Exercise prompt
Below are the records; count the lines that include the string "none" and give only that number.

Exercise input
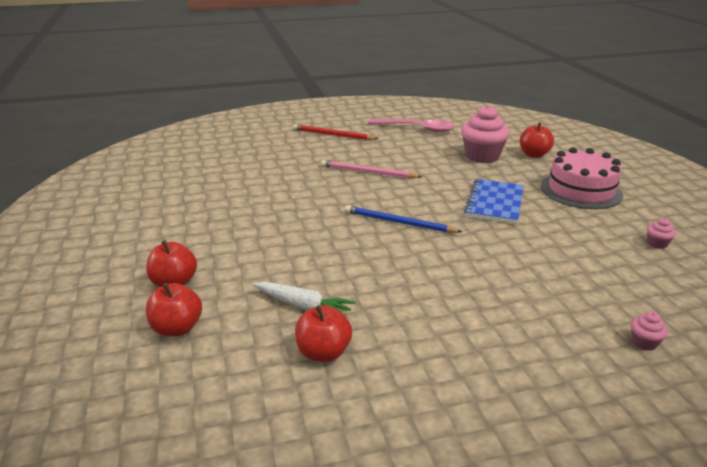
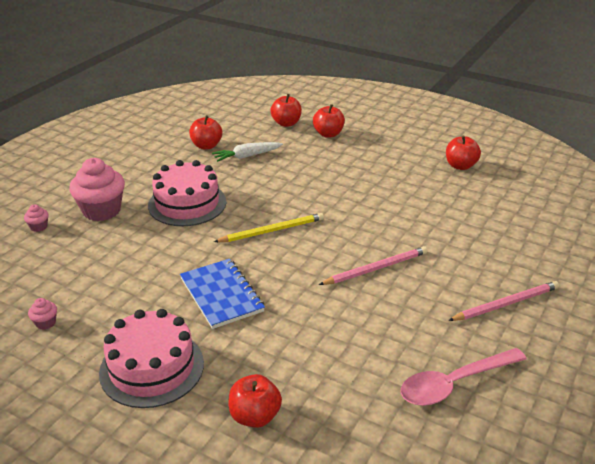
camera: 135 degrees right, 5 degrees up
(165, 194) = (460, 166): none -> red apple
(332, 135) = (506, 304): red pencil -> pink pencil
(398, 222) = (272, 230): blue pencil -> yellow pencil
(443, 283) = (187, 203): none -> pink cake
(482, 156) = (309, 368): pink cupcake -> pink cupcake (102, 210)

Answer to this task
2